▸ WORK ITEM: Word for word, and with pictures excluded, copy out all the records that follow.

[[ SUPPLIED DATA, beginning ]]

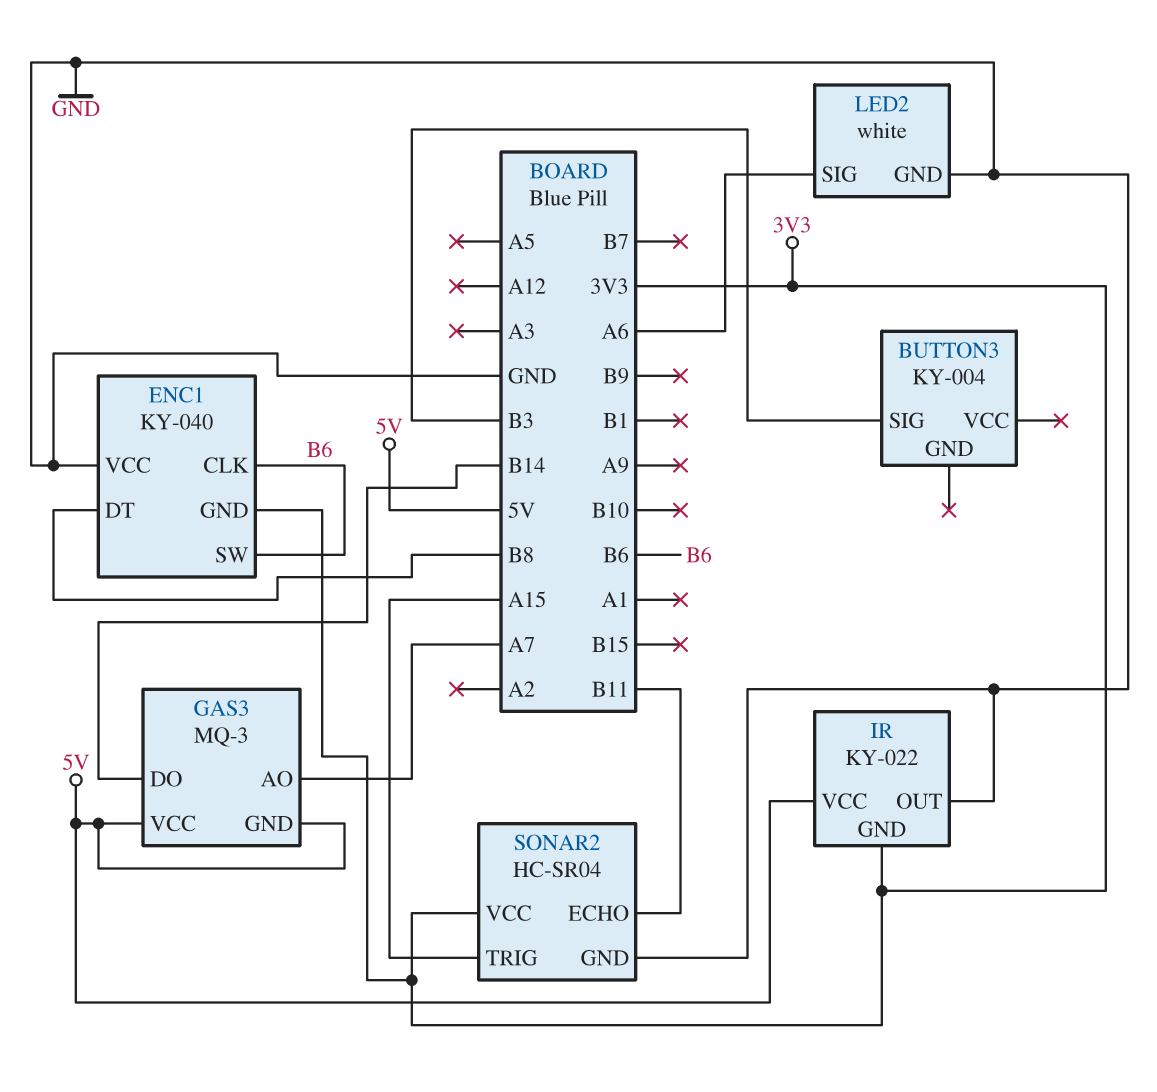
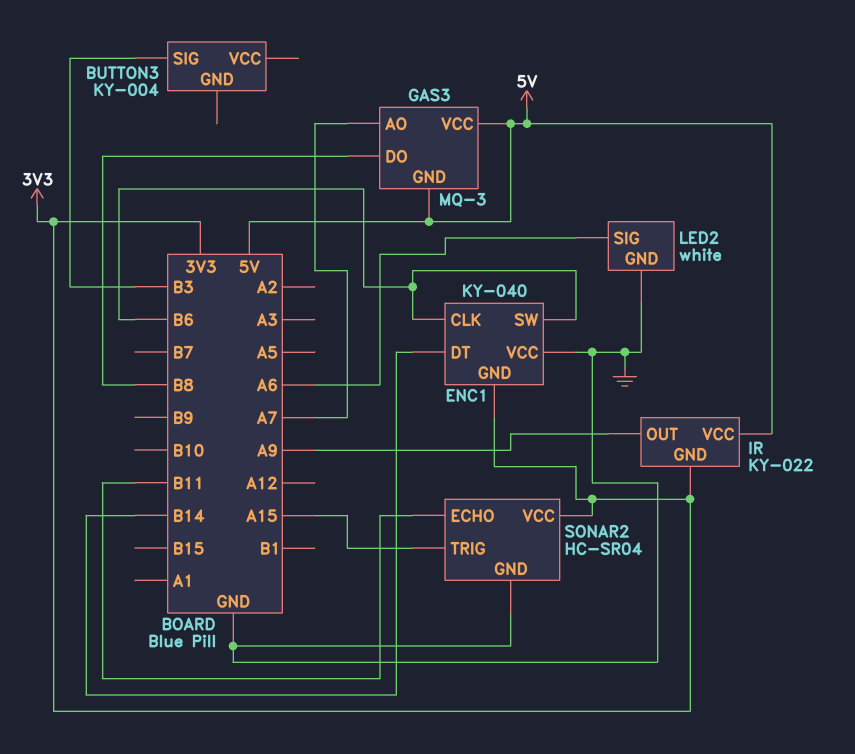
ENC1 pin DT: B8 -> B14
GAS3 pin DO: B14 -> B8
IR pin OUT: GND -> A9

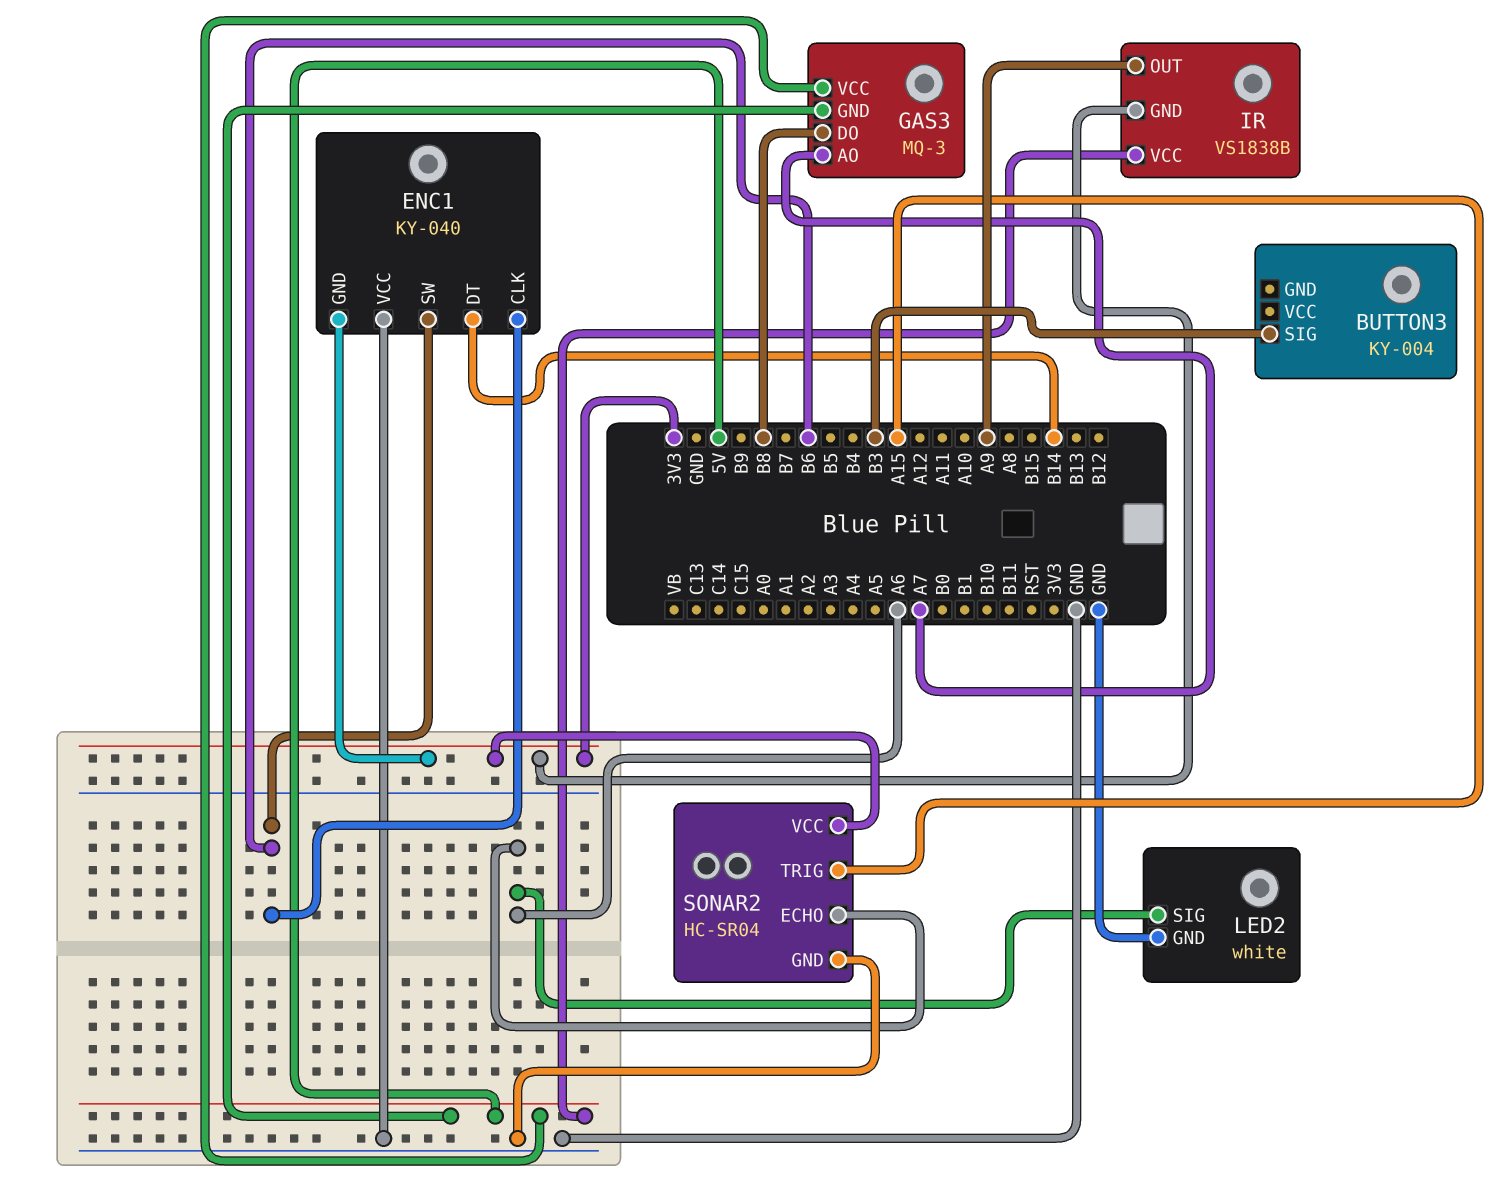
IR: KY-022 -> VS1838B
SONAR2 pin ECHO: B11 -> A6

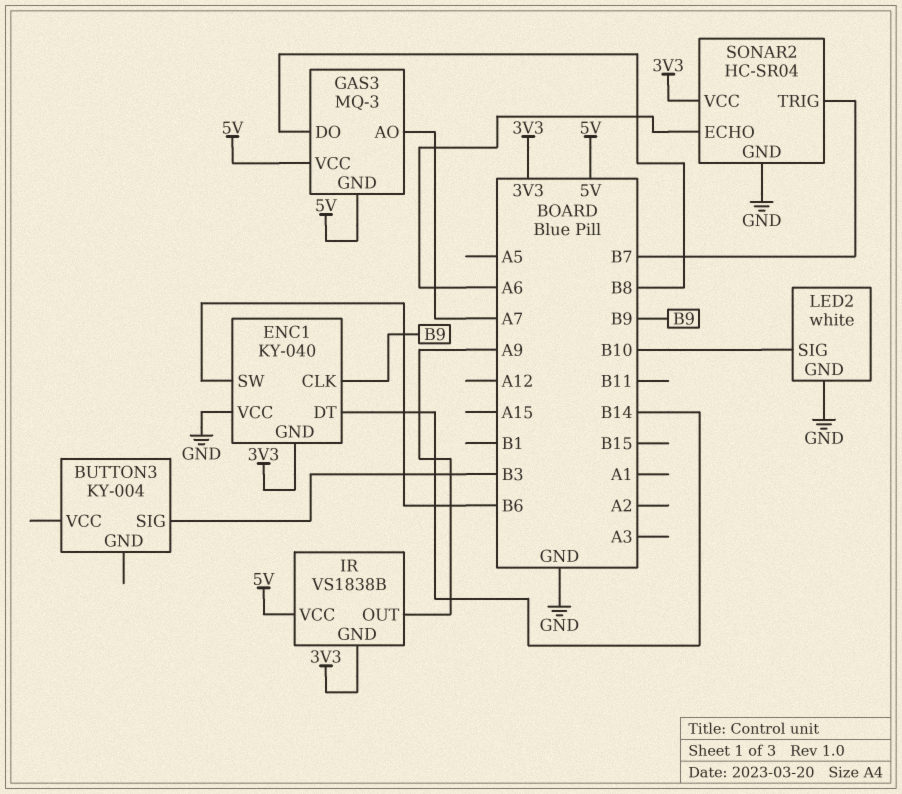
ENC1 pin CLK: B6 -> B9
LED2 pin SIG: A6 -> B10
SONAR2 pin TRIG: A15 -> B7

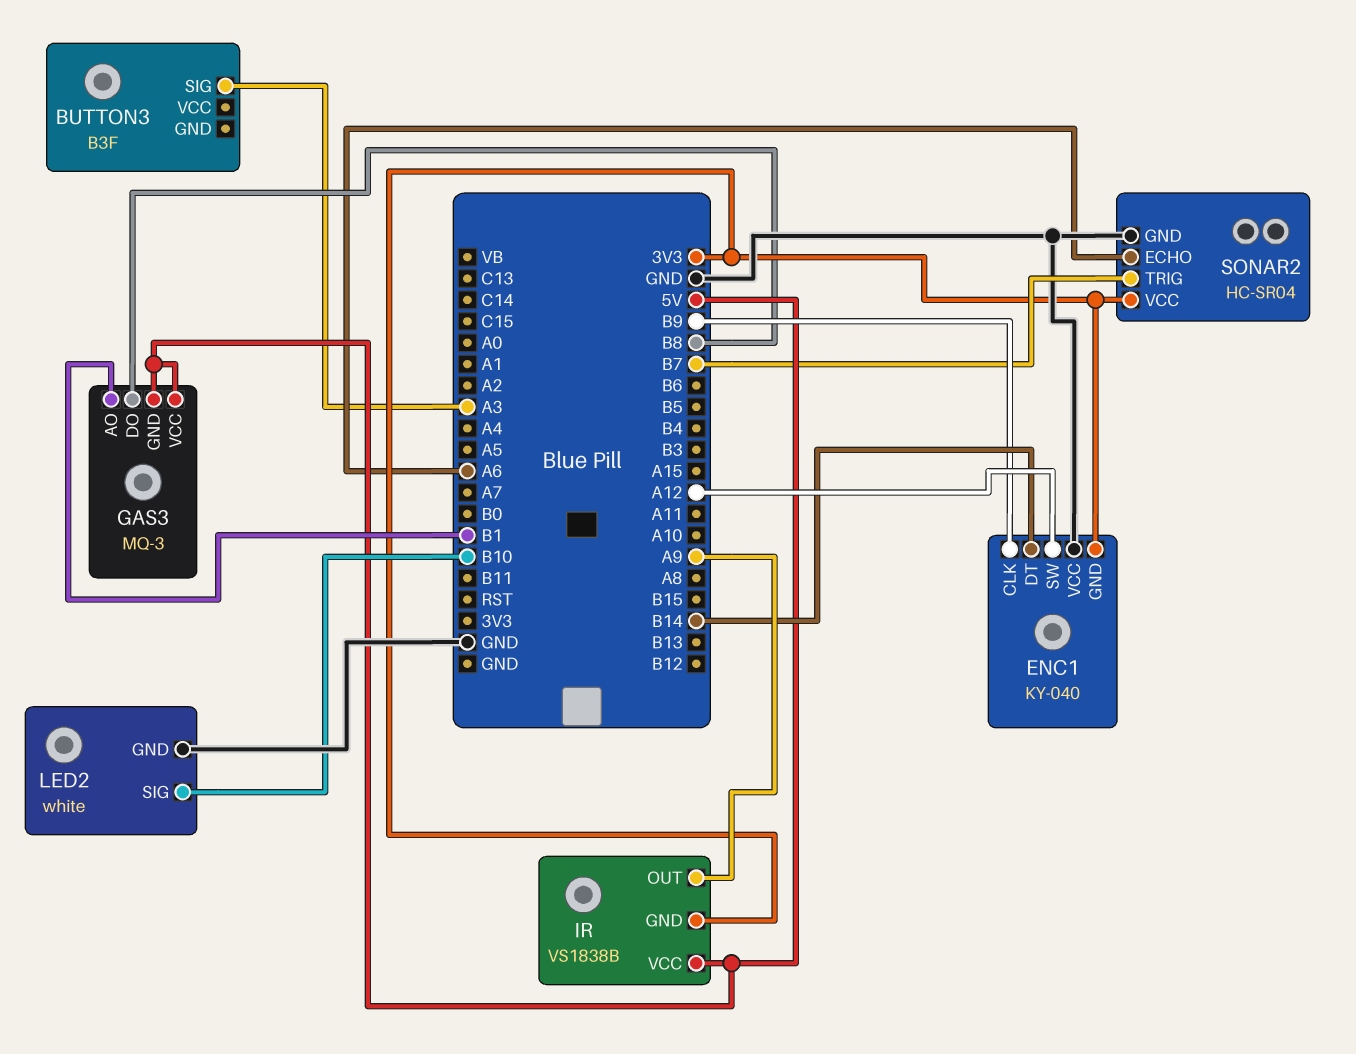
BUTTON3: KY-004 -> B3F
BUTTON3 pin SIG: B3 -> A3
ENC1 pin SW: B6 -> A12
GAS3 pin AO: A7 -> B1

[[ SUPPLIED DATA, end ]]

▸ OUTPUT FOR THIS TASK:
ENC1 pin DT: B8 -> B14
GAS3 pin DO: B14 -> B8
IR pin OUT: GND -> A9

IR: KY-022 -> VS1838B
SONAR2 pin ECHO: B11 -> A6

ENC1 pin CLK: B6 -> B9
LED2 pin SIG: A6 -> B10
SONAR2 pin TRIG: A15 -> B7

BUTTON3: KY-004 -> B3F
BUTTON3 pin SIG: B3 -> A3
ENC1 pin SW: B6 -> A12
GAS3 pin AO: A7 -> B1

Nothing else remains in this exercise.